# What this task involves
Please write out exactly the lines of the data below from the line holding "camera: 70 degrees left, 15 degrees down" through the line holding "(751, 547) = (558, 326): turquoise", and leave out the rest.

# Provided material

○ ○ ○ ○

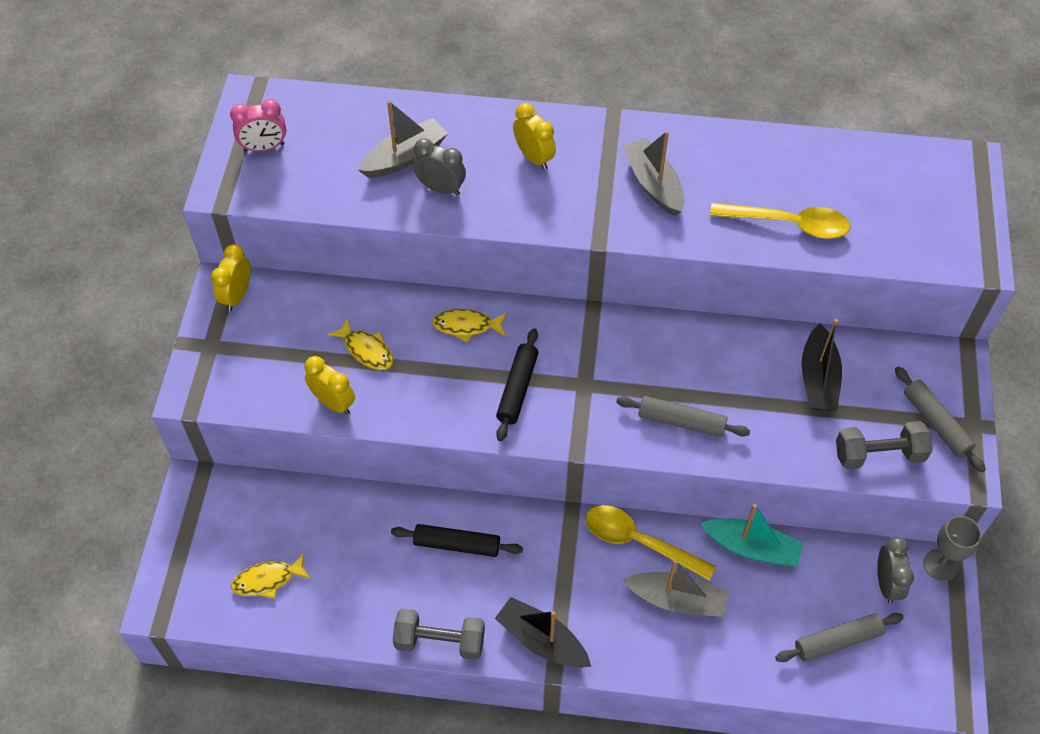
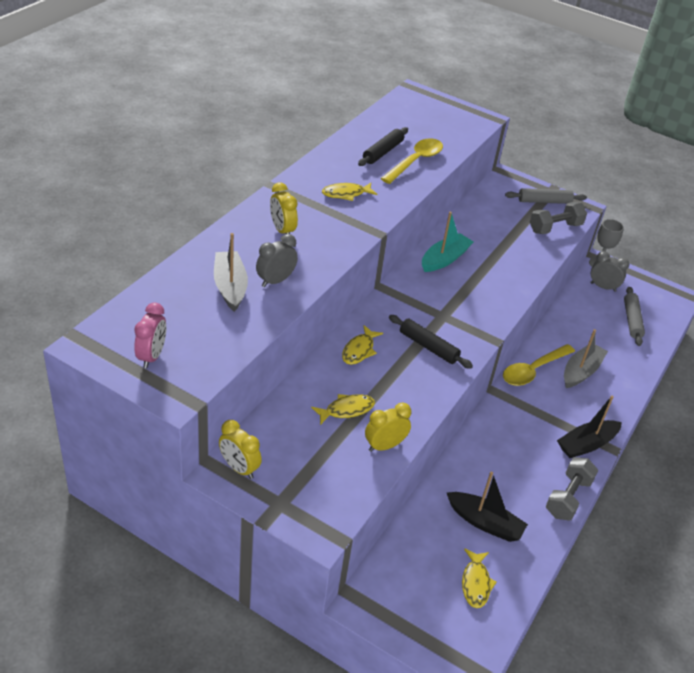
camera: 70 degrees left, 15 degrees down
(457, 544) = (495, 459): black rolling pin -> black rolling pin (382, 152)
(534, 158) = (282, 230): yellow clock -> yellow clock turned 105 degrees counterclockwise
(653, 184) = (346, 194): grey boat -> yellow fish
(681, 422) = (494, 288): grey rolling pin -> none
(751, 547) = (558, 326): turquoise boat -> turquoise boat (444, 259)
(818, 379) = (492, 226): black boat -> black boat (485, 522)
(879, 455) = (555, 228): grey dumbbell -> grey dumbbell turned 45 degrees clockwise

○ ○ ○ ○

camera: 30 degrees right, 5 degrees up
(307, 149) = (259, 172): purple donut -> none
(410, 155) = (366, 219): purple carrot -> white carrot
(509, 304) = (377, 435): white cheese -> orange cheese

○ ○ ○ ○

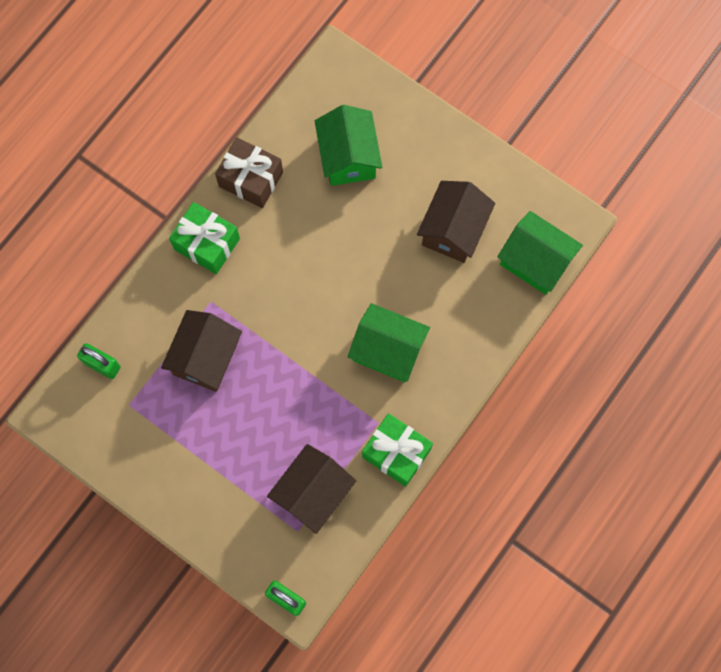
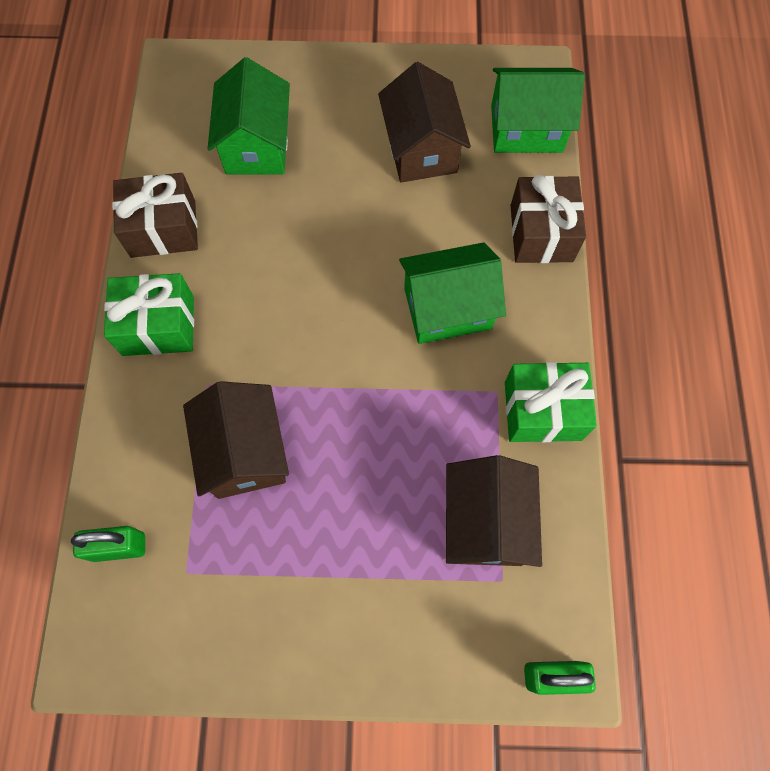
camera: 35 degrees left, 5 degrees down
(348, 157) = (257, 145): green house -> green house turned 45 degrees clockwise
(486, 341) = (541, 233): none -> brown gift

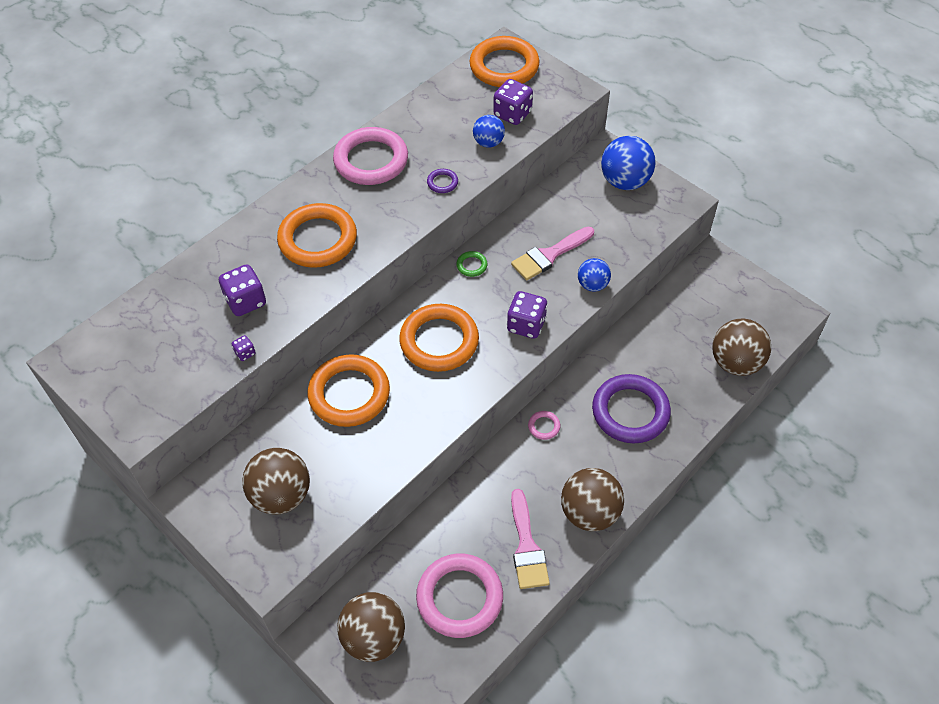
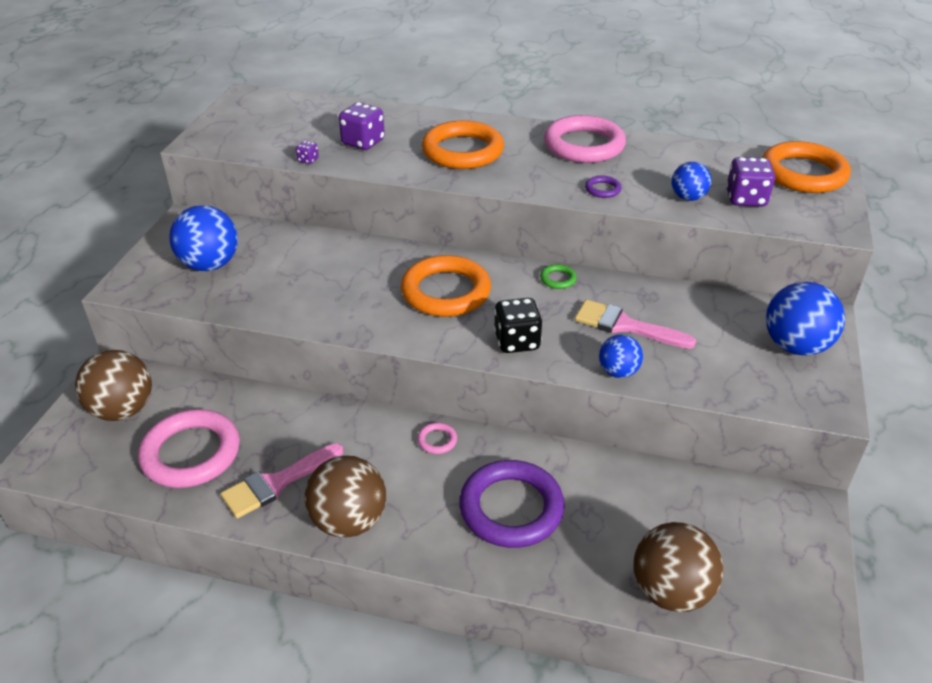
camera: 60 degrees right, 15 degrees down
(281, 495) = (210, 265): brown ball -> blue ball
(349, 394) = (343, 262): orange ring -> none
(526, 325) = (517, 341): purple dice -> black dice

○ ○ ○ ○

# Your solution
camera: 70 degrees left, 15 degrees down
(457, 544) = (495, 459): black rolling pin -> black rolling pin (382, 152)
(534, 158) = (282, 230): yellow clock -> yellow clock turned 105 degrees counterclockwise
(653, 184) = (346, 194): grey boat -> yellow fish
(681, 422) = (494, 288): grey rolling pin -> none
(751, 547) = (558, 326): turquoise boat -> turquoise boat (444, 259)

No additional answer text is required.